** START **
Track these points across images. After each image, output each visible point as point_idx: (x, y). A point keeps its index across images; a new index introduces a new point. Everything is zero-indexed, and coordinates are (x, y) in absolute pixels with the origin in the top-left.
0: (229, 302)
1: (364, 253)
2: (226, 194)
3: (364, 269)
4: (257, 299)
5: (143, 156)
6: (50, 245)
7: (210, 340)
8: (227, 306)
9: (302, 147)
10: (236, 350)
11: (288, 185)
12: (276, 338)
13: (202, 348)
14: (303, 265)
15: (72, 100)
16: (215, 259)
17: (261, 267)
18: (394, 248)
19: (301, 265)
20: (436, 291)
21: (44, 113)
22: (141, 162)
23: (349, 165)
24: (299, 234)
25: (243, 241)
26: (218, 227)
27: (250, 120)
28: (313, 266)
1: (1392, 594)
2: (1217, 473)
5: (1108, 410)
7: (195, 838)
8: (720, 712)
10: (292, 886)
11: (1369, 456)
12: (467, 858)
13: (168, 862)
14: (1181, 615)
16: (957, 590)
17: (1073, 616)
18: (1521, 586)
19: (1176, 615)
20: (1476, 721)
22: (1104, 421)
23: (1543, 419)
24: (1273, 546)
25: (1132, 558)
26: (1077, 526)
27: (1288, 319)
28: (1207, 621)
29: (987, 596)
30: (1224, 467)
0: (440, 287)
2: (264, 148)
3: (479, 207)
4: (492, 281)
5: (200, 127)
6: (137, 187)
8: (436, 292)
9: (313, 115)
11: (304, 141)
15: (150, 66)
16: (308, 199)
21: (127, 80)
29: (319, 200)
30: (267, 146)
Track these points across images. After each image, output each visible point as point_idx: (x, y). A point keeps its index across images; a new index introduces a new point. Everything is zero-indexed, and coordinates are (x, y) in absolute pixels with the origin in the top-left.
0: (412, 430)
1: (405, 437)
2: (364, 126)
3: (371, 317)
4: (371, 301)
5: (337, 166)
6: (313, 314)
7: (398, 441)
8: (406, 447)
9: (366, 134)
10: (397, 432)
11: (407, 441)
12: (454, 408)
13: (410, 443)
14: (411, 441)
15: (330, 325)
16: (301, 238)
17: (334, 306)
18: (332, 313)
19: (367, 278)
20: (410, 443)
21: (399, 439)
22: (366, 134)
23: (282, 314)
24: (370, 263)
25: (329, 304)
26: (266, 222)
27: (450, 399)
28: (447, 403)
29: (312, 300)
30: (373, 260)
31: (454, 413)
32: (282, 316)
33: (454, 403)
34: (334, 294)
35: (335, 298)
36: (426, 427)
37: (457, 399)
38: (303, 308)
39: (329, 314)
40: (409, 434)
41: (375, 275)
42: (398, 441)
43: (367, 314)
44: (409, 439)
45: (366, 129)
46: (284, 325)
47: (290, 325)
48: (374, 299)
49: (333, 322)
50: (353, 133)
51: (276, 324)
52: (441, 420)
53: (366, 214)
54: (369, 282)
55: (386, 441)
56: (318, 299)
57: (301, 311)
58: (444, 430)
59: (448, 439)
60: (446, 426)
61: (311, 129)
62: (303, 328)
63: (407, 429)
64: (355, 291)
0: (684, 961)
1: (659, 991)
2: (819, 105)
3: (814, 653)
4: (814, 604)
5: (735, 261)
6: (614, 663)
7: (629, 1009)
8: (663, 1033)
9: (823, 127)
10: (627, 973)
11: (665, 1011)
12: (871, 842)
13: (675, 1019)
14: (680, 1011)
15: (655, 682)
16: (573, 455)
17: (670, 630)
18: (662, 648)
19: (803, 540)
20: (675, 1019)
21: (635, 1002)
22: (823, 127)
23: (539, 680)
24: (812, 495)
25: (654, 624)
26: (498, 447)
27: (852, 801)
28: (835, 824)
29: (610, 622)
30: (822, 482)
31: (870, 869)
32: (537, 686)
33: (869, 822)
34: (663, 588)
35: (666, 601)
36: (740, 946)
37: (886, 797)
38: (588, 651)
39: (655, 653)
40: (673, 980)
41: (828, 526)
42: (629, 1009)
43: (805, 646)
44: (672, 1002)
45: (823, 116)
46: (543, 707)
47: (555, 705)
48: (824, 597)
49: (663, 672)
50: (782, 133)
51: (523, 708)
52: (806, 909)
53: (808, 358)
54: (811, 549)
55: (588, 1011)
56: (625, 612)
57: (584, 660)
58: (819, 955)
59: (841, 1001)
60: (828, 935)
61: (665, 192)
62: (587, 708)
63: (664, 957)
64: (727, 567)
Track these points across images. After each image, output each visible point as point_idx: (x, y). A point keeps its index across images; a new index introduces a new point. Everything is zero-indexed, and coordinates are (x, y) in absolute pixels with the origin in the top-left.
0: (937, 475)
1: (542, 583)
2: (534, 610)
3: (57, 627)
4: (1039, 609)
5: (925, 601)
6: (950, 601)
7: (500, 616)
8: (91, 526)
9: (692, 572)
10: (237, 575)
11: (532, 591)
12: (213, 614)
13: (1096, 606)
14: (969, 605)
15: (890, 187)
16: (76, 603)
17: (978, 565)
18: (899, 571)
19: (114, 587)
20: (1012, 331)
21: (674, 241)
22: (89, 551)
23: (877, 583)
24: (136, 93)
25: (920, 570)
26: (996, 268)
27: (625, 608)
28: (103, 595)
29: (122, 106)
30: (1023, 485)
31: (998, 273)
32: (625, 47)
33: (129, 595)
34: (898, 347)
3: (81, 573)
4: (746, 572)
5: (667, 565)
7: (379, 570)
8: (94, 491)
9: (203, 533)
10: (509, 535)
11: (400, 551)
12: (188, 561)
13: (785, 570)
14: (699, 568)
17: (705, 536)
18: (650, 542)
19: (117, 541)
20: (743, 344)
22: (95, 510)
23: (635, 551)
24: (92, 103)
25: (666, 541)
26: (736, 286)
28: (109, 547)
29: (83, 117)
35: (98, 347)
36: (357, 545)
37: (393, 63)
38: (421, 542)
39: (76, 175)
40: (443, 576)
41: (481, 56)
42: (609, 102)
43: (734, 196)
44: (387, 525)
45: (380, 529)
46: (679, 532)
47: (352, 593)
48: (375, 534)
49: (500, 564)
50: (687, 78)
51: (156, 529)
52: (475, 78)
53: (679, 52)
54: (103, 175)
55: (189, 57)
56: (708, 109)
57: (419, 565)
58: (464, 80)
** END **
**TASK REQUIREMENTS**
Please copy all of the records above line for line, without any changes.

**FULL SOLUTION**
Track these points across images. After each image, output each visible point as point_idx: (x, y). A point keeps its index across images; a new index introduces a new point. Everything is zero-indexed, and coordinates are (x, y) in absolute pixels with the origin in the top-left.
0: (229, 302)
1: (364, 253)
2: (226, 194)
3: (364, 269)
4: (257, 299)
5: (143, 156)
6: (50, 245)
7: (210, 340)
8: (227, 306)
9: (302, 147)
10: (236, 350)
11: (288, 185)
12: (276, 338)
13: (202, 348)
14: (303, 265)
15: (72, 100)
16: (215, 259)
17: (261, 267)
18: (394, 248)
19: (301, 265)
20: (436, 291)
21: (44, 113)
22: (141, 162)
23: (349, 165)
24: (299, 234)
25: (243, 241)
26: (218, 227)
27: (250, 120)
28: (313, 266)
1: (1392, 594)
2: (1217, 473)
5: (1108, 410)
7: (195, 838)
8: (720, 712)
10: (292, 886)
11: (1369, 456)
12: (467, 858)
13: (168, 862)
14: (1181, 615)
16: (957, 590)
17: (1073, 616)
18: (1521, 586)
19: (1176, 615)
20: (1476, 721)
22: (1104, 421)
23: (1543, 419)
24: (1273, 546)
25: (1132, 558)
26: (1077, 526)
27: (1288, 319)
28: (1207, 621)
29: (987, 596)
30: (1224, 467)
0: (440, 287)
2: (264, 148)
3: (479, 207)
4: (492, 281)
5: (200, 127)
6: (137, 187)
8: (436, 292)
9: (313, 115)
11: (304, 141)
15: (150, 66)
16: (308, 199)
21: (127, 80)
29: (319, 200)
30: (267, 146)
Track these points across images. After each image, output each visible point as point_idx: (x, y). A point keeps its index across images; a new index introduces a new point. Everything is zero-indexed, and coordinates are (x, y) in absolute pixels with the origin in the top-left.
0: (412, 430)
1: (405, 437)
2: (364, 126)
3: (371, 317)
4: (371, 301)
5: (337, 166)
6: (313, 314)
7: (398, 441)
8: (406, 447)
9: (366, 134)
10: (397, 432)
11: (407, 441)
12: (454, 408)
13: (410, 443)
14: (411, 441)
15: (330, 325)
16: (301, 238)
17: (334, 306)
18: (332, 313)
19: (367, 278)
20: (410, 443)
21: (399, 439)
22: (366, 134)
23: (282, 314)
24: (370, 263)
25: (329, 304)
26: (266, 222)
27: (450, 399)
28: (447, 403)
29: (312, 300)
30: (373, 260)
31: (454, 413)
32: (282, 316)
33: (454, 403)
34: (334, 294)
35: (335, 298)
36: (426, 427)
37: (457, 399)
38: (303, 308)
39: (329, 314)
40: (409, 434)
41: (375, 275)
42: (398, 441)
43: (367, 314)
44: (409, 439)
45: (366, 129)
46: (284, 325)
47: (290, 325)
48: (374, 299)
49: (333, 322)
50: (353, 133)
51: (276, 324)
52: (441, 420)
53: (366, 214)
54: (369, 282)
55: (386, 441)
56: (318, 299)
57: (301, 311)
58: (444, 430)
59: (448, 439)
60: (446, 426)
61: (311, 129)
62: (303, 328)
63: (407, 429)
64: (355, 291)
0: (684, 961)
1: (659, 991)
2: (819, 105)
3: (814, 653)
4: (814, 604)
5: (735, 261)
6: (614, 663)
7: (629, 1009)
8: (663, 1033)
9: (823, 127)
10: (627, 973)
11: (665, 1011)
12: (871, 842)
13: (675, 1019)
14: (680, 1011)
15: (655, 682)
16: (573, 455)
17: (670, 630)
18: (662, 648)
19: (803, 540)
20: (675, 1019)
21: (635, 1002)
22: (823, 127)
23: (539, 680)
24: (812, 495)
25: (654, 624)
26: (498, 447)
27: (852, 801)
28: (835, 824)
29: (610, 622)
30: (822, 482)
31: (870, 869)
32: (537, 686)
33: (869, 822)
34: (663, 588)
35: (666, 601)
36: (740, 946)
37: (886, 797)
38: (588, 651)
39: (655, 653)
40: (673, 980)
41: (828, 526)
42: (629, 1009)
43: (805, 646)
44: (672, 1002)
45: (823, 116)
46: (543, 707)
47: (555, 705)
48: (824, 597)
49: (663, 672)
50: (782, 133)
51: (523, 708)
52: (806, 909)
53: (808, 358)
54: (811, 549)
55: (588, 1011)
56: (625, 612)
57: (584, 660)
58: (819, 955)
59: (841, 1001)
60: (828, 935)
61: (665, 192)
62: (587, 708)
63: (664, 957)
64: (727, 567)
Track these points across images. After each image, output each visible point as point_idx: (x, y). A point keeps its index across images; a new index introduces a new point. Everything is zero-indexed, and coordinates are (x, y) in absolute pixels with the origin in the top-left.
0: (937, 475)
1: (542, 583)
2: (534, 610)
3: (57, 627)
4: (1039, 609)
5: (925, 601)
6: (950, 601)
7: (500, 616)
8: (91, 526)
9: (692, 572)
10: (237, 575)
11: (532, 591)
12: (213, 614)
13: (1096, 606)
14: (969, 605)
15: (890, 187)
16: (76, 603)
17: (978, 565)
18: (899, 571)
19: (114, 587)
20: (1012, 331)
21: (674, 241)
22: (89, 551)
23: (877, 583)
24: (136, 93)
25: (920, 570)
26: (996, 268)
27: (625, 608)
28: (103, 595)
29: (122, 106)
30: (1023, 485)
31: (998, 273)
32: (625, 47)
33: (129, 595)
34: (898, 347)
3: (81, 573)
4: (746, 572)
5: (667, 565)
7: (379, 570)
8: (94, 491)
9: (203, 533)
10: (509, 535)
11: (400, 551)
12: (188, 561)
13: (785, 570)
14: (699, 568)
17: (705, 536)
18: (650, 542)
19: (117, 541)
20: (743, 344)
22: (95, 510)
23: (635, 551)
24: (92, 103)
25: (666, 541)
26: (736, 286)
28: (109, 547)
29: (83, 117)
35: (98, 347)
36: (357, 545)
37: (393, 63)
38: (421, 542)
39: (76, 175)
40: (443, 576)
41: (481, 56)
42: (609, 102)
43: (734, 196)
44: (387, 525)
45: (380, 529)
46: (679, 532)
47: (352, 593)
48: (375, 534)
49: (500, 564)
50: (687, 78)
51: (156, 529)
52: (475, 78)
53: (679, 52)
54: (103, 175)
55: (189, 57)
56: (708, 109)
57: (419, 565)
58: (464, 80)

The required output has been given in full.